## Activity
Your job with the data below is to output exactly the lines from the one holding "RTC pin SDA: A0 -> D2" down to the one holding "RFID2 pin SS: MI -> 9", both included, and no others.

┌─ Exercise data

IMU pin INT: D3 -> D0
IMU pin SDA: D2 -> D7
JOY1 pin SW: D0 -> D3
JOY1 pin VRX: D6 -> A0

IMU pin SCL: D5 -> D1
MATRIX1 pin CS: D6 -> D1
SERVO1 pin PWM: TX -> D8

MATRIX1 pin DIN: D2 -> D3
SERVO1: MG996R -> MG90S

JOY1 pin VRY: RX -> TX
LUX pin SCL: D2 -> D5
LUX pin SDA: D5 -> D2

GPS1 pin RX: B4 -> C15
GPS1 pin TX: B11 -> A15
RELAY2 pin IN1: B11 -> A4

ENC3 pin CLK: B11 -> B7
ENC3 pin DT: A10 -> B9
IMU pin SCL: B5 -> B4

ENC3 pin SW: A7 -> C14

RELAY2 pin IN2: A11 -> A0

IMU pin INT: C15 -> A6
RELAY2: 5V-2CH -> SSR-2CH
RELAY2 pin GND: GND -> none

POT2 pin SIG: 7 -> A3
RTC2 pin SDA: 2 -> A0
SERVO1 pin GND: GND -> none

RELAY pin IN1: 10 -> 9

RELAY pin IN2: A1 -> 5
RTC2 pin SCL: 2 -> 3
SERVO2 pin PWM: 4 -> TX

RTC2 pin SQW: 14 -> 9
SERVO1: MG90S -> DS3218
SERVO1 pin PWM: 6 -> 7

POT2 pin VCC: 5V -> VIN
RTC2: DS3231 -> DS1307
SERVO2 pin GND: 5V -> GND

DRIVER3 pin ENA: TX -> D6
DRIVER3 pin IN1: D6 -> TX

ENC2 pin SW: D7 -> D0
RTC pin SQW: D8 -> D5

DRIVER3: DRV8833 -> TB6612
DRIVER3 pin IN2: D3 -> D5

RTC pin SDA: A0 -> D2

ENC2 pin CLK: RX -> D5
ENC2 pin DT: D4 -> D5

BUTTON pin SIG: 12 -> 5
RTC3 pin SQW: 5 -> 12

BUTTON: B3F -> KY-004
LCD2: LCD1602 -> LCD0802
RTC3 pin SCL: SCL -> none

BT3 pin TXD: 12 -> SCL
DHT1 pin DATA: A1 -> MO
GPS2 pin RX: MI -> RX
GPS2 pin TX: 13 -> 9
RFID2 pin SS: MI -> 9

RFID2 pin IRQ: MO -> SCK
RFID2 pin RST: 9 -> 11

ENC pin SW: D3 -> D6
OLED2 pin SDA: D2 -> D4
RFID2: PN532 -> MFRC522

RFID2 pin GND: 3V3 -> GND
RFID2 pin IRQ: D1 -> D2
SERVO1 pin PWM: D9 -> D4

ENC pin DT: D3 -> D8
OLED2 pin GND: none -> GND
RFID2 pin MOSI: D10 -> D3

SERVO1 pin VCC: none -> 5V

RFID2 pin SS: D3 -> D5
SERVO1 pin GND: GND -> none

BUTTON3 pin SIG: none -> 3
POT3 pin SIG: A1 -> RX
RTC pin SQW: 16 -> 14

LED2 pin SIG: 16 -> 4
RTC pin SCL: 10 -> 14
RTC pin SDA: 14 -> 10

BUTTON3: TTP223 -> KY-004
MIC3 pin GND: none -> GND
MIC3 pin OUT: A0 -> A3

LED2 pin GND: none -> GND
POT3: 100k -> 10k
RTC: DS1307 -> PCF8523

└─

## Answer space
RTC pin SDA: A0 -> D2

ENC2 pin CLK: RX -> D5
ENC2 pin DT: D4 -> D5

BUTTON pin SIG: 12 -> 5
RTC3 pin SQW: 5 -> 12

BUTTON: B3F -> KY-004
LCD2: LCD1602 -> LCD0802
RTC3 pin SCL: SCL -> none

BT3 pin TXD: 12 -> SCL
DHT1 pin DATA: A1 -> MO
GPS2 pin RX: MI -> RX
GPS2 pin TX: 13 -> 9
RFID2 pin SS: MI -> 9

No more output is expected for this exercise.